:: Work order ::
What you return must be every line below that includes the word "white".

--

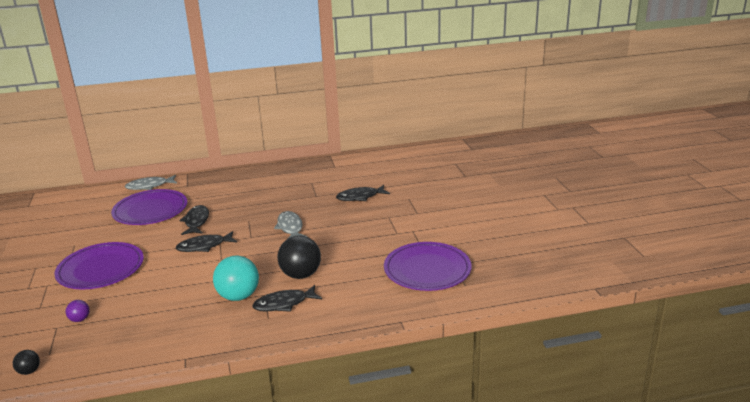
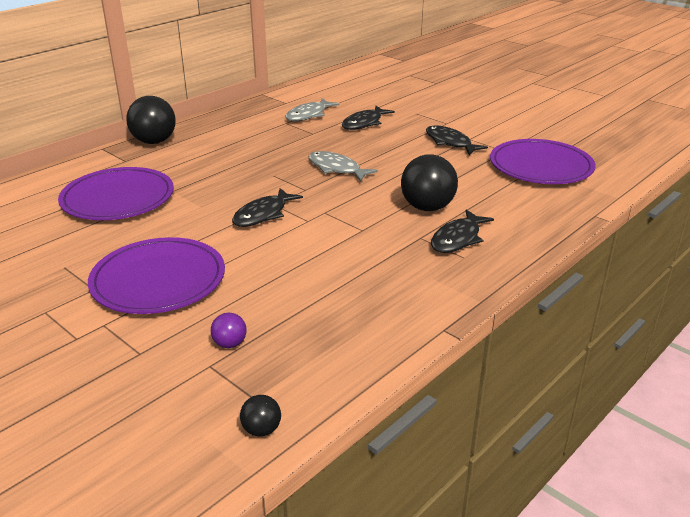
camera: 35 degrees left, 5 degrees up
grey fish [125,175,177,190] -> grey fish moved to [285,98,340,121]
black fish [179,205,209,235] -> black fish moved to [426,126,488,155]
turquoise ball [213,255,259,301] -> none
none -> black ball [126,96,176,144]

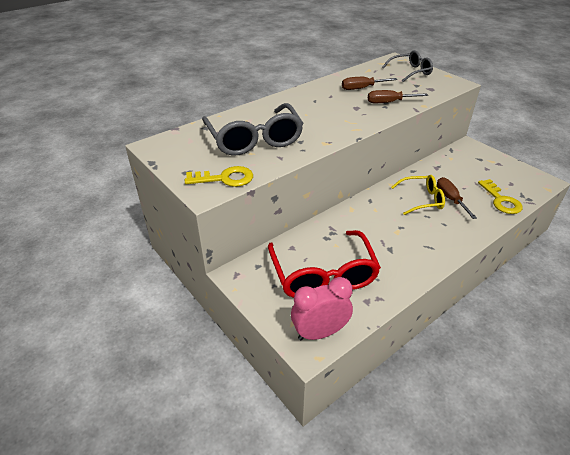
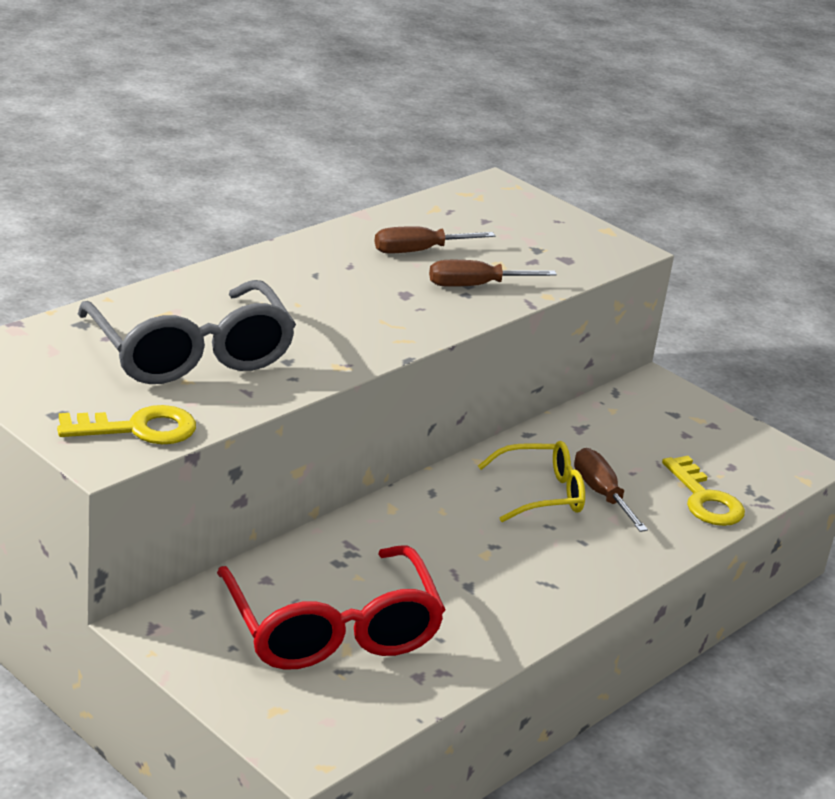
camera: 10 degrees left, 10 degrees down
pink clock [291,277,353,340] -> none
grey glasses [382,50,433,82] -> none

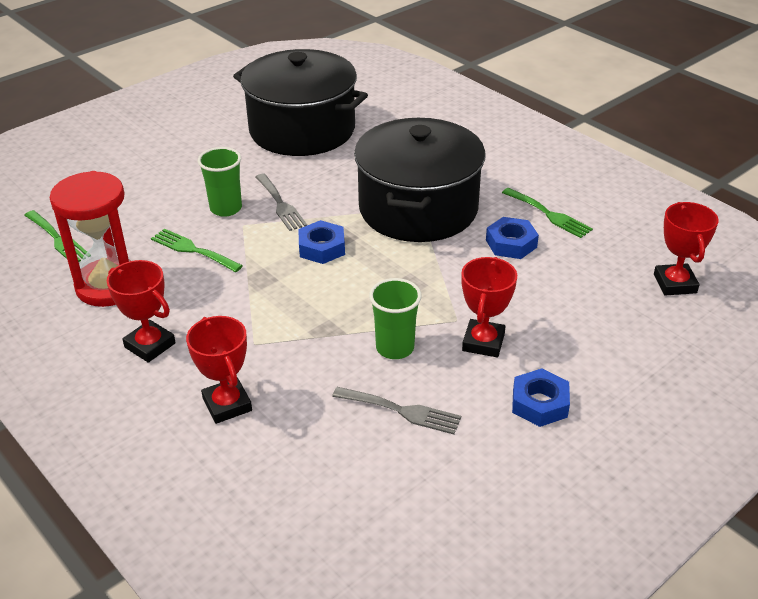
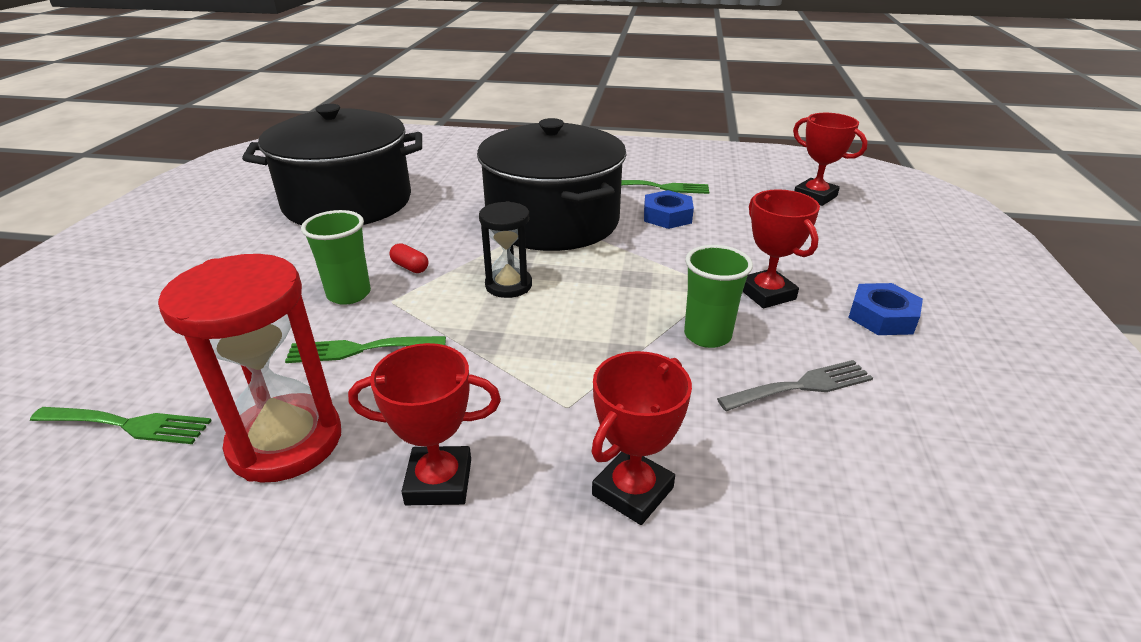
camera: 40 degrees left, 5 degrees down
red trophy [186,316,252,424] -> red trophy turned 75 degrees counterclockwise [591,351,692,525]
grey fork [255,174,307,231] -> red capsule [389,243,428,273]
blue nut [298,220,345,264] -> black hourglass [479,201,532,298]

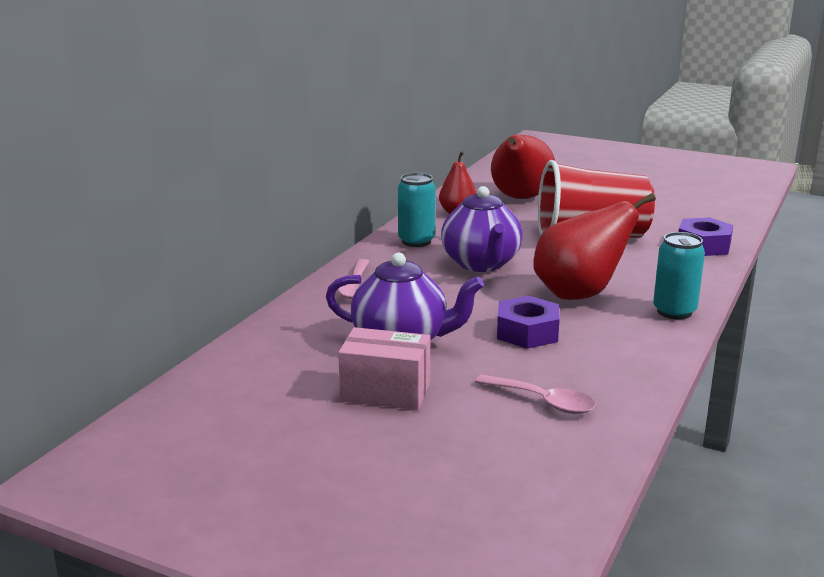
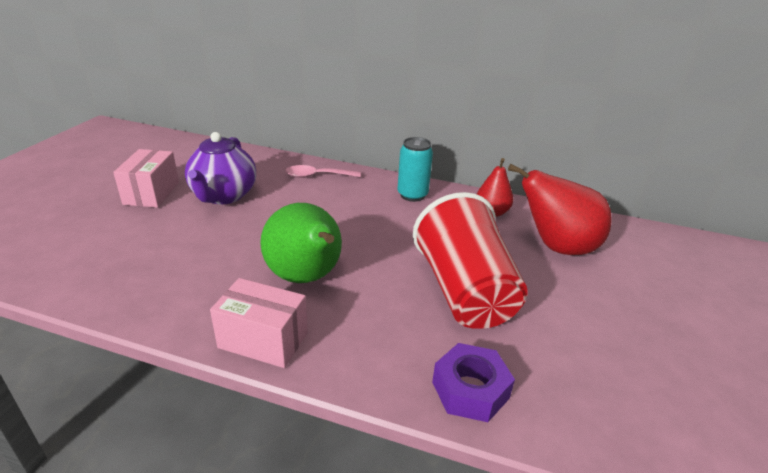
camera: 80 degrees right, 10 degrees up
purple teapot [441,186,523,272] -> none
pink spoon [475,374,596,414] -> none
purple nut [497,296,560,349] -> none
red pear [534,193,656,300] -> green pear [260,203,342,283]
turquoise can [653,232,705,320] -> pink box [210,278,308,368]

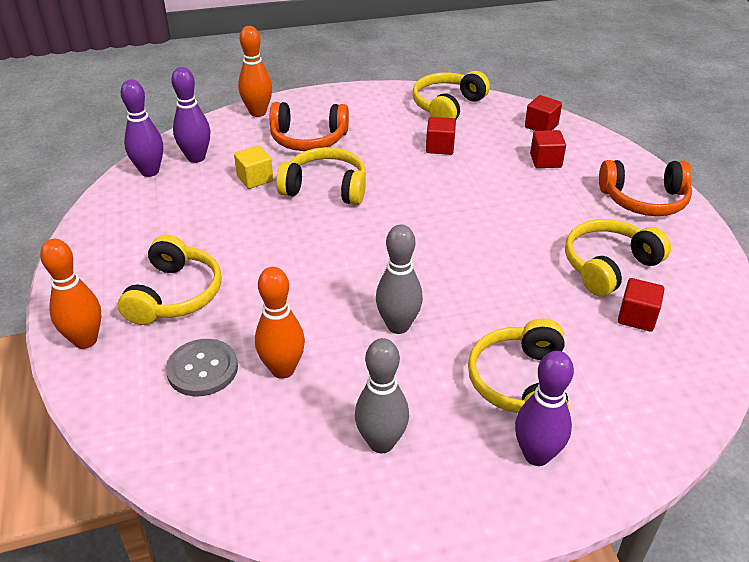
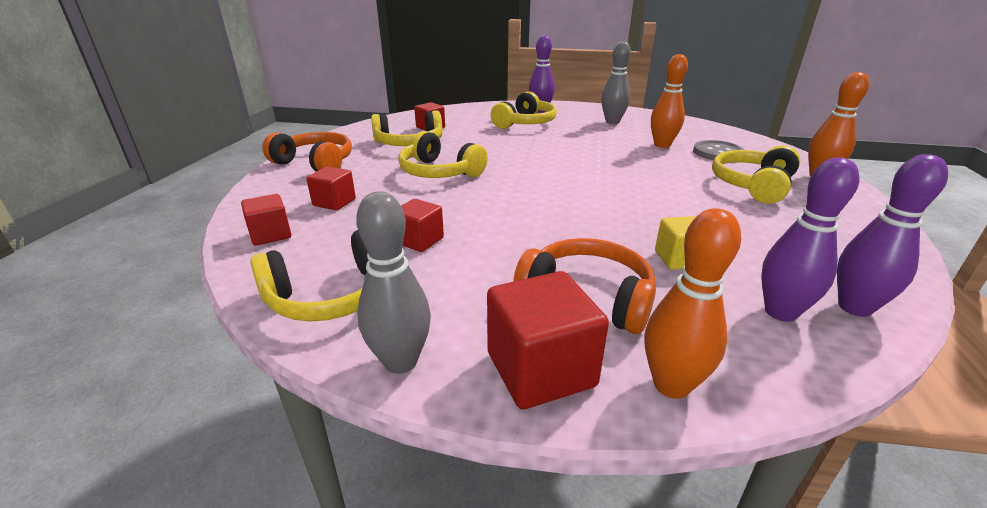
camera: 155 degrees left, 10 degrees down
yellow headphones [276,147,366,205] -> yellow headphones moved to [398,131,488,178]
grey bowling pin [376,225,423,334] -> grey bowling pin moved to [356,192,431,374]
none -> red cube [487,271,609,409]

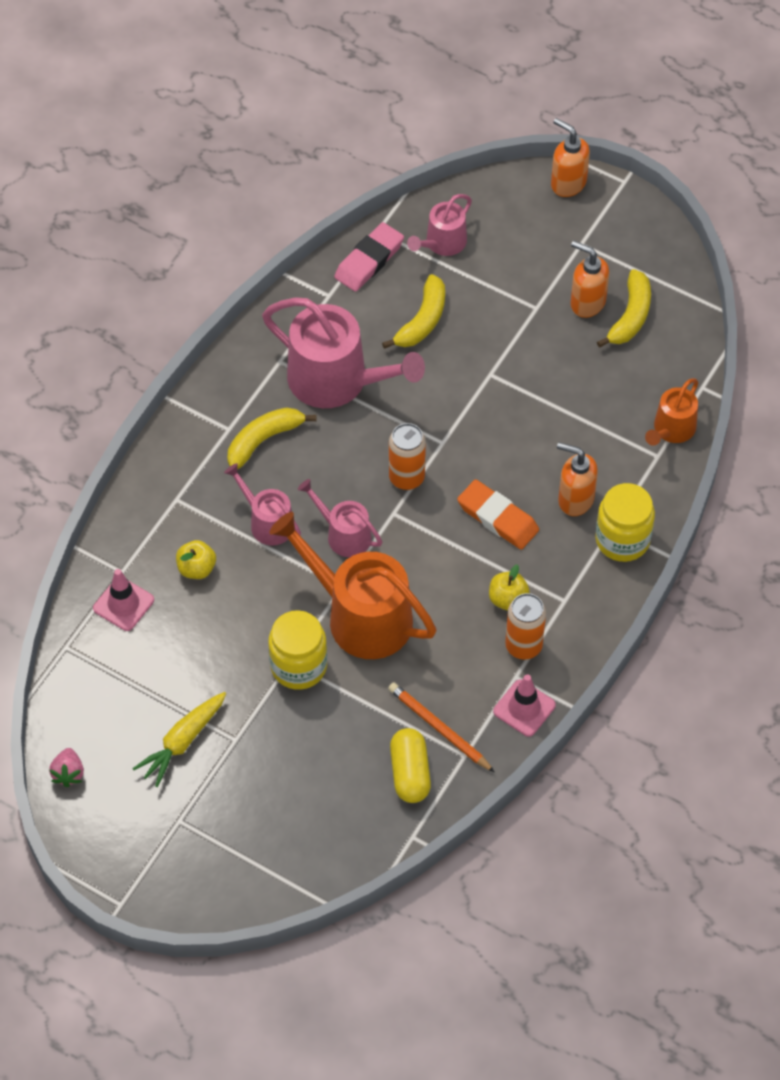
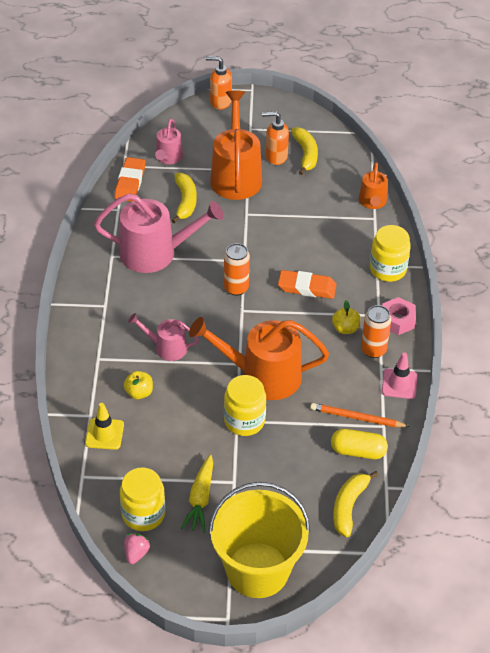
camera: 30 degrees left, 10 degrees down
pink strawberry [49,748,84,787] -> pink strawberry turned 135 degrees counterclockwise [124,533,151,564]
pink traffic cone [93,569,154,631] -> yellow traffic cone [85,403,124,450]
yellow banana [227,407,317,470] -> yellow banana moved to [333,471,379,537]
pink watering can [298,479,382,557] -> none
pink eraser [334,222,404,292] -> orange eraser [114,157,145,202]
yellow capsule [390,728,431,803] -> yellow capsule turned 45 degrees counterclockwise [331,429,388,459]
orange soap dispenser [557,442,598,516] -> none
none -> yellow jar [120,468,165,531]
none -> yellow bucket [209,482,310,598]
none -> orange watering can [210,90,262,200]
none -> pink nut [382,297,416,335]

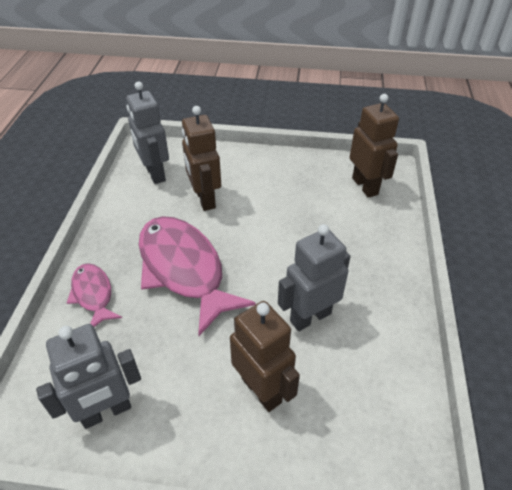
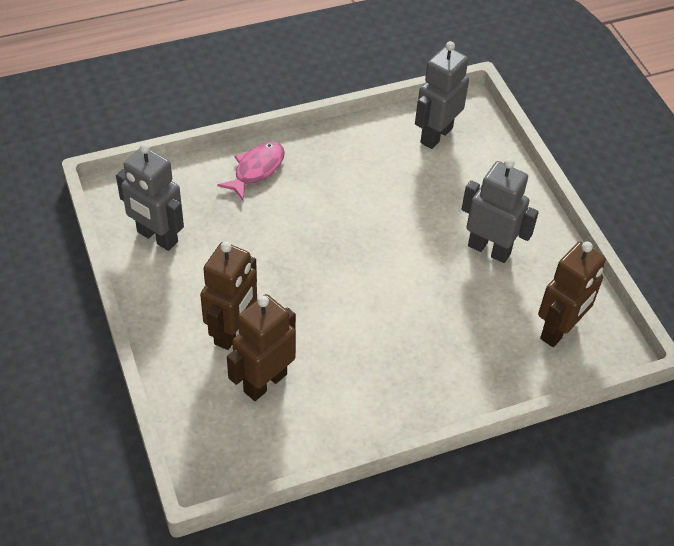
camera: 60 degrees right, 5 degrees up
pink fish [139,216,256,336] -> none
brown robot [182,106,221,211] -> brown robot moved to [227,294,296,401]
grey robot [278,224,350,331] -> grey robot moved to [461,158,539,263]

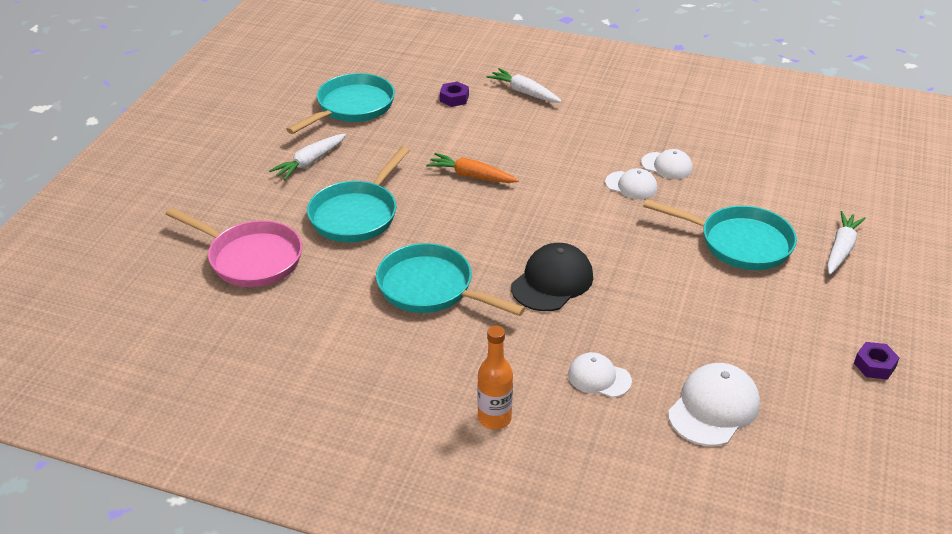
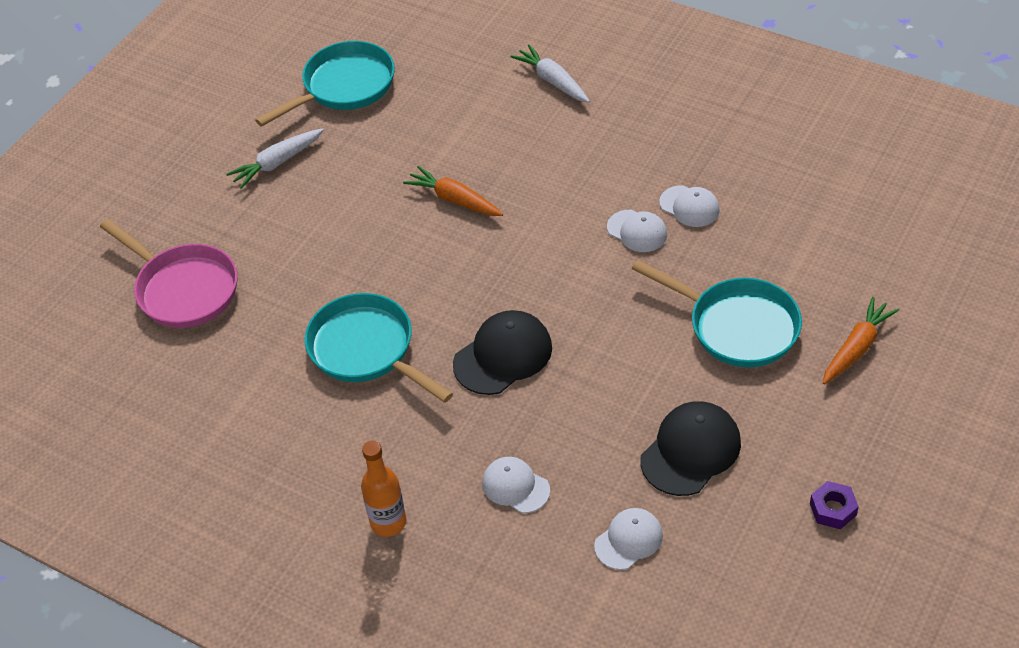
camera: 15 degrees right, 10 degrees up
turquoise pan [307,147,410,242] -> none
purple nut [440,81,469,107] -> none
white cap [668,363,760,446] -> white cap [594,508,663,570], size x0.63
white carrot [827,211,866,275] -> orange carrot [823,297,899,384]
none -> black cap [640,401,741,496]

--

:: Response box ::
white cap [668,363,760,446] -> white cap [594,508,663,570], size x0.63
white carrot [827,211,866,275] -> orange carrot [823,297,899,384]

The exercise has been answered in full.